> **WHAT THE TASK REQUIRES**:
Each line below needs to be returned exactly. Skip any picture.

BEGIN DATA FOR THE TASK

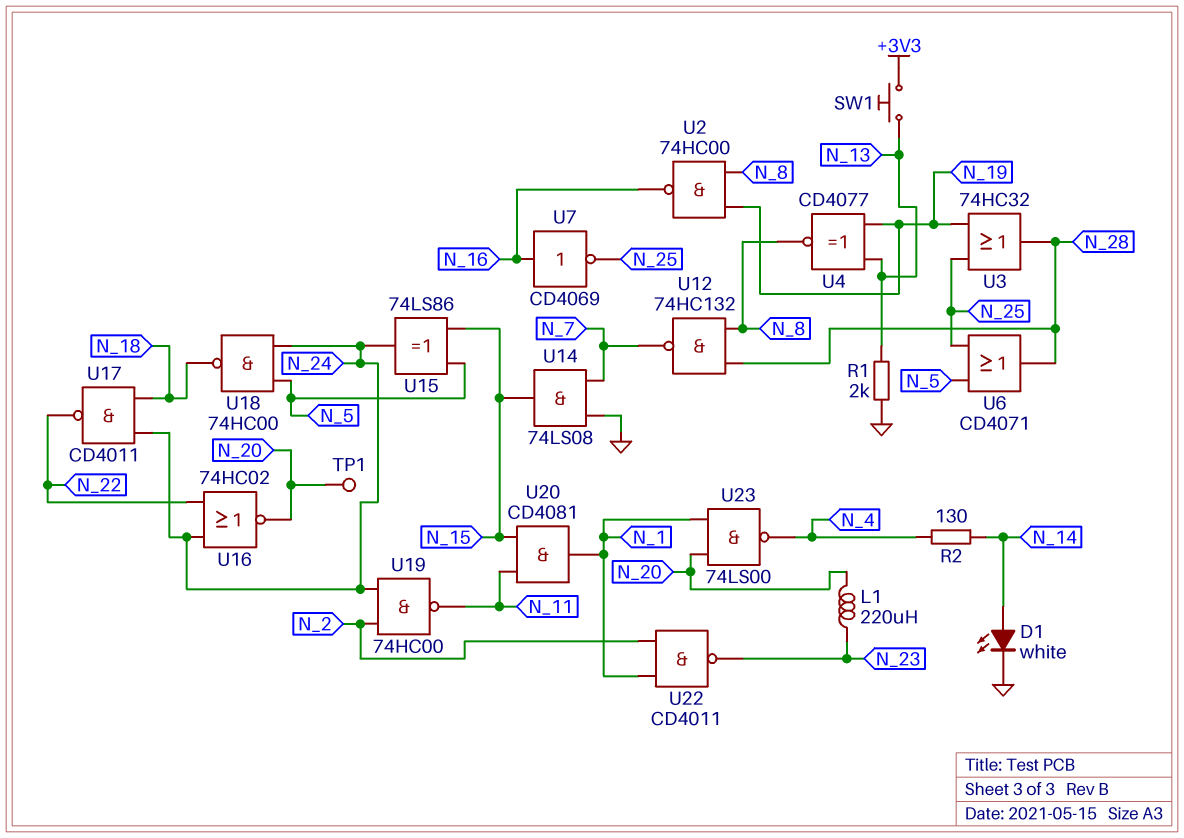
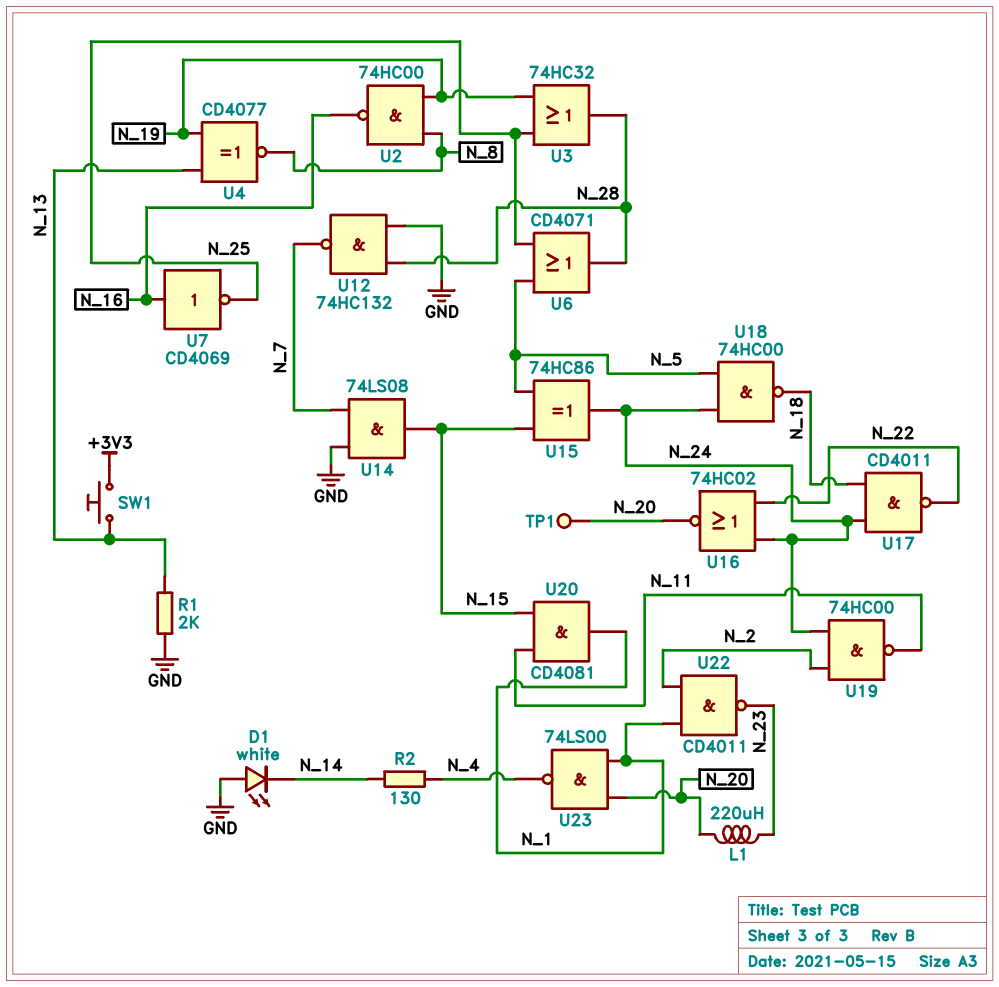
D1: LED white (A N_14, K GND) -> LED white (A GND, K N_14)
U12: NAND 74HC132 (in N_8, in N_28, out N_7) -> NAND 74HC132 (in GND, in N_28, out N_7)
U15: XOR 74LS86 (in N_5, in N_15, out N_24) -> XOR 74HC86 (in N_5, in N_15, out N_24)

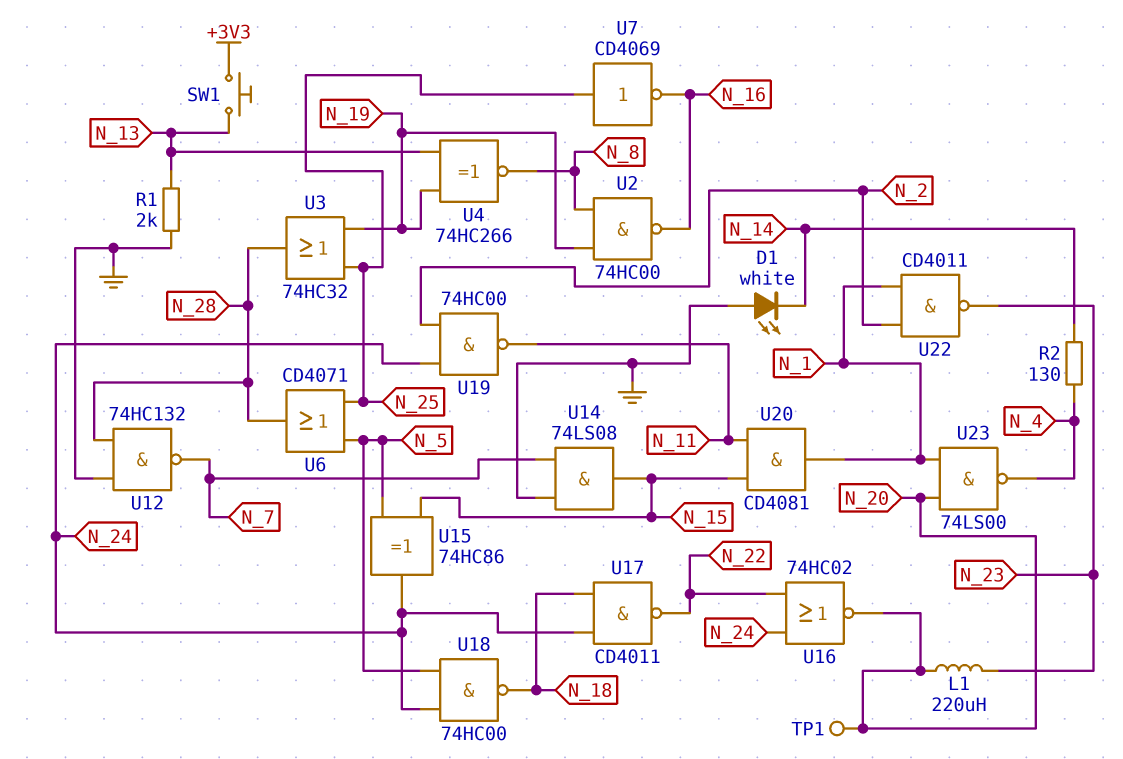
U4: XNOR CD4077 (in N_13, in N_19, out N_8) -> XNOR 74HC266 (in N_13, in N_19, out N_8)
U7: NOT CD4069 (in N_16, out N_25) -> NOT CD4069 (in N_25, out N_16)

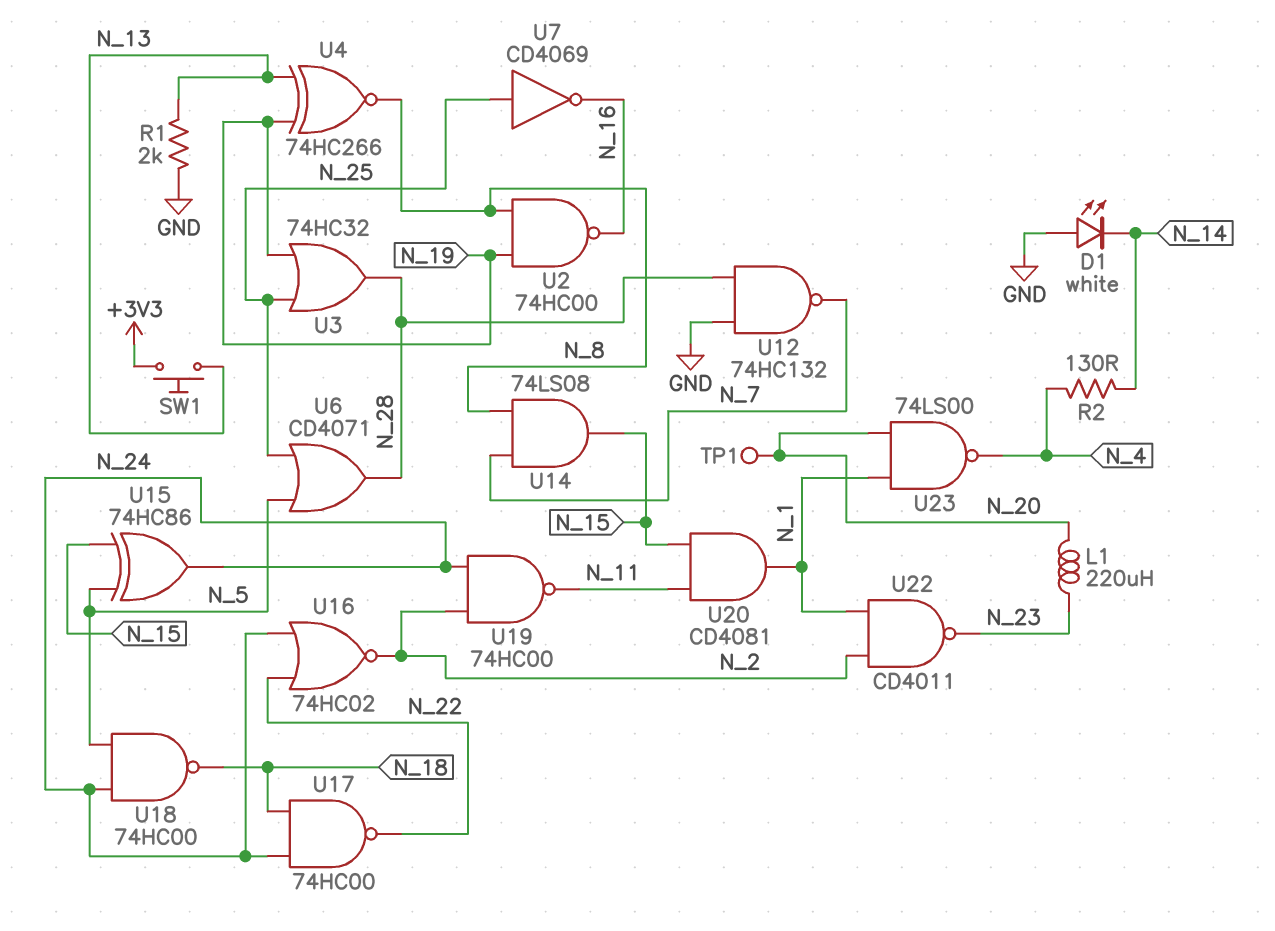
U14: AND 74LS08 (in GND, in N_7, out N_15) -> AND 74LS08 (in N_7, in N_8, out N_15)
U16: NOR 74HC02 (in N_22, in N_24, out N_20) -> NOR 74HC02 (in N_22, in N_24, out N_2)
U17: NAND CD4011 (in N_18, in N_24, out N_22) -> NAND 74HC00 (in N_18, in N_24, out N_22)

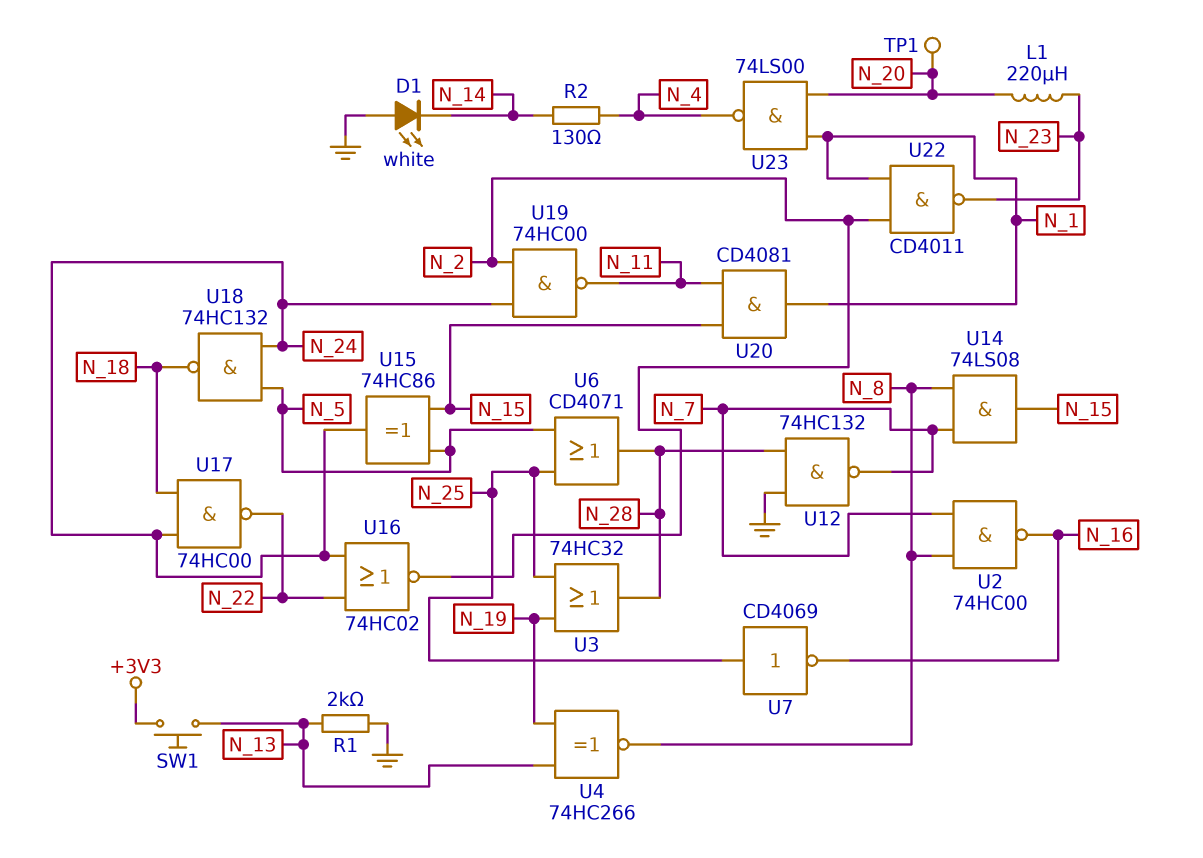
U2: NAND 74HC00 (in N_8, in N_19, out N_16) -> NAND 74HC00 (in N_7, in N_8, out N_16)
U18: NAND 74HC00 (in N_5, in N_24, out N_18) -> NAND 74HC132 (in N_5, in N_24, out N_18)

END DATA FOR THE TASK

> **RESULT**:
D1: LED white (A N_14, K GND) -> LED white (A GND, K N_14)
U12: NAND 74HC132 (in N_8, in N_28, out N_7) -> NAND 74HC132 (in GND, in N_28, out N_7)
U15: XOR 74LS86 (in N_5, in N_15, out N_24) -> XOR 74HC86 (in N_5, in N_15, out N_24)

U4: XNOR CD4077 (in N_13, in N_19, out N_8) -> XNOR 74HC266 (in N_13, in N_19, out N_8)
U7: NOT CD4069 (in N_16, out N_25) -> NOT CD4069 (in N_25, out N_16)

U14: AND 74LS08 (in GND, in N_7, out N_15) -> AND 74LS08 (in N_7, in N_8, out N_15)
U16: NOR 74HC02 (in N_22, in N_24, out N_20) -> NOR 74HC02 (in N_22, in N_24, out N_2)
U17: NAND CD4011 (in N_18, in N_24, out N_22) -> NAND 74HC00 (in N_18, in N_24, out N_22)

U2: NAND 74HC00 (in N_8, in N_19, out N_16) -> NAND 74HC00 (in N_7, in N_8, out N_16)
U18: NAND 74HC00 (in N_5, in N_24, out N_18) -> NAND 74HC132 (in N_5, in N_24, out N_18)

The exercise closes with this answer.